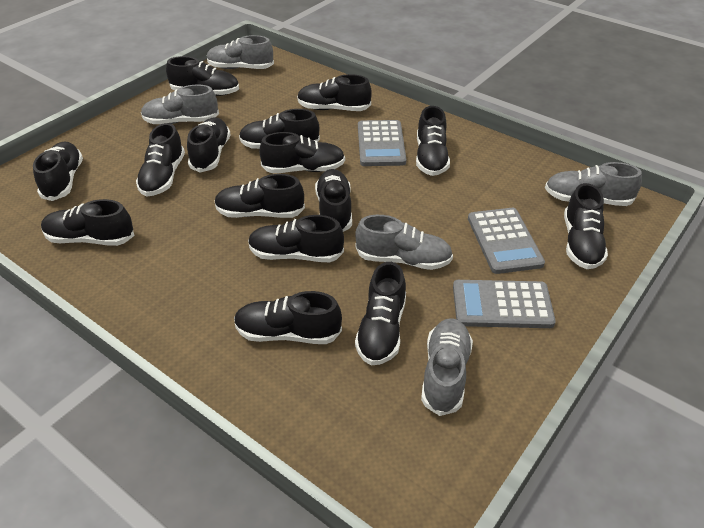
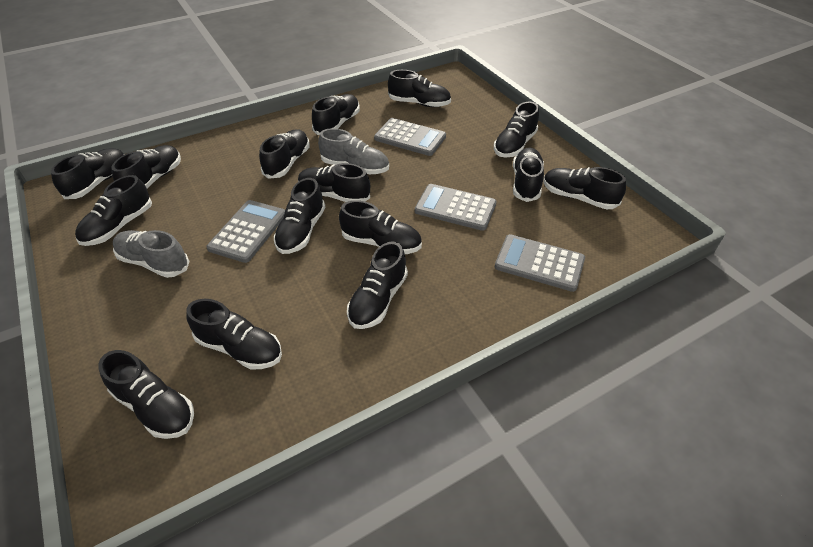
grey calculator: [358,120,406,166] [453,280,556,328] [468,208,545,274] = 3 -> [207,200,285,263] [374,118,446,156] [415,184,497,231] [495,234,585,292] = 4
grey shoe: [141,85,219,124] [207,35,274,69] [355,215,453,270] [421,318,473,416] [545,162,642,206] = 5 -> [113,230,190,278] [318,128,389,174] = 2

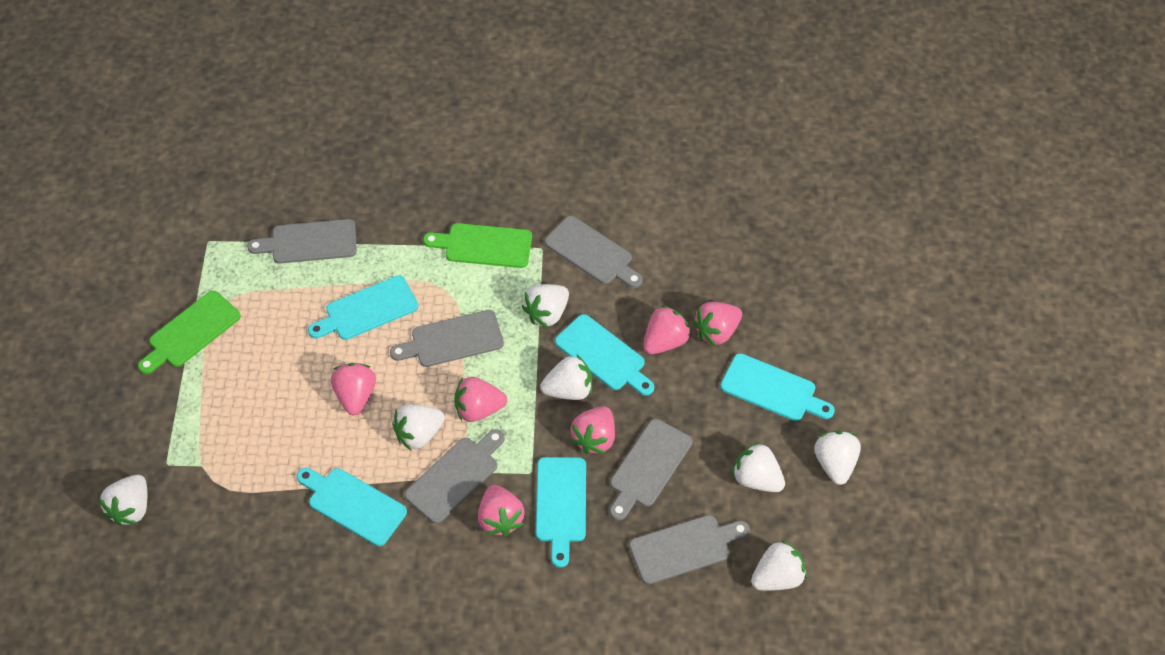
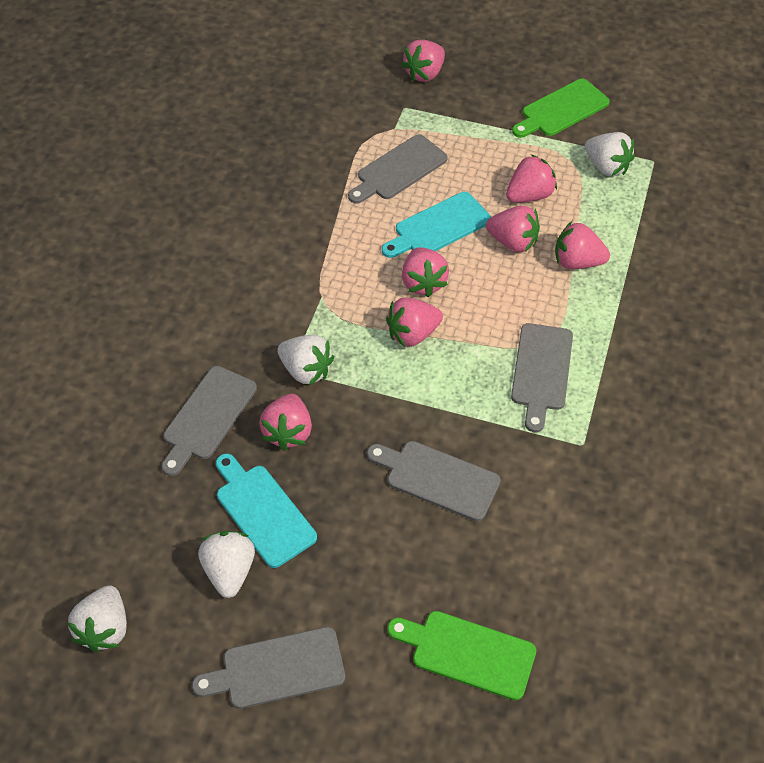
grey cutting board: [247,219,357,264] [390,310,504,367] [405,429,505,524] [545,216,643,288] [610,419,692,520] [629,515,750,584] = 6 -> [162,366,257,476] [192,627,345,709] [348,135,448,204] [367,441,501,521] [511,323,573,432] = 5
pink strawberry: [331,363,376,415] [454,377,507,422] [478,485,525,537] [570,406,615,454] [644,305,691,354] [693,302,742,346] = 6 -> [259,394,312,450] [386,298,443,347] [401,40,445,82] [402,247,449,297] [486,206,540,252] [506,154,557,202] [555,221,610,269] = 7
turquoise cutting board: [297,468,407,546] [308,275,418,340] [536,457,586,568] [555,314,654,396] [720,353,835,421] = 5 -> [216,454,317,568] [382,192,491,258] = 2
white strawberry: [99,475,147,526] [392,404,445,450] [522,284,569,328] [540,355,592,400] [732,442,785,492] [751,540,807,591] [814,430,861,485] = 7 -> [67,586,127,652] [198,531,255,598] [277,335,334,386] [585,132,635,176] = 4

——

#### [Task description]
Print the records verbatim, without pictures.

#### [Task result]
grey calculator: [358,120,406,166] [453,280,556,328] [468,208,545,274] = 3 -> [207,200,285,263] [374,118,446,156] [415,184,497,231] [495,234,585,292] = 4
grey shoe: [141,85,219,124] [207,35,274,69] [355,215,453,270] [421,318,473,416] [545,162,642,206] = 5 -> [113,230,190,278] [318,128,389,174] = 2

grey cutting board: [247,219,357,264] [390,310,504,367] [405,429,505,524] [545,216,643,288] [610,419,692,520] [629,515,750,584] = 6 -> [162,366,257,476] [192,627,345,709] [348,135,448,204] [367,441,501,521] [511,323,573,432] = 5
pink strawberry: [331,363,376,415] [454,377,507,422] [478,485,525,537] [570,406,615,454] [644,305,691,354] [693,302,742,346] = 6 -> [259,394,312,450] [386,298,443,347] [401,40,445,82] [402,247,449,297] [486,206,540,252] [506,154,557,202] [555,221,610,269] = 7
turquoise cutting board: [297,468,407,546] [308,275,418,340] [536,457,586,568] [555,314,654,396] [720,353,835,421] = 5 -> [216,454,317,568] [382,192,491,258] = 2
white strawberry: [99,475,147,526] [392,404,445,450] [522,284,569,328] [540,355,592,400] [732,442,785,492] [751,540,807,591] [814,430,861,485] = 7 -> [67,586,127,652] [198,531,255,598] [277,335,334,386] [585,132,635,176] = 4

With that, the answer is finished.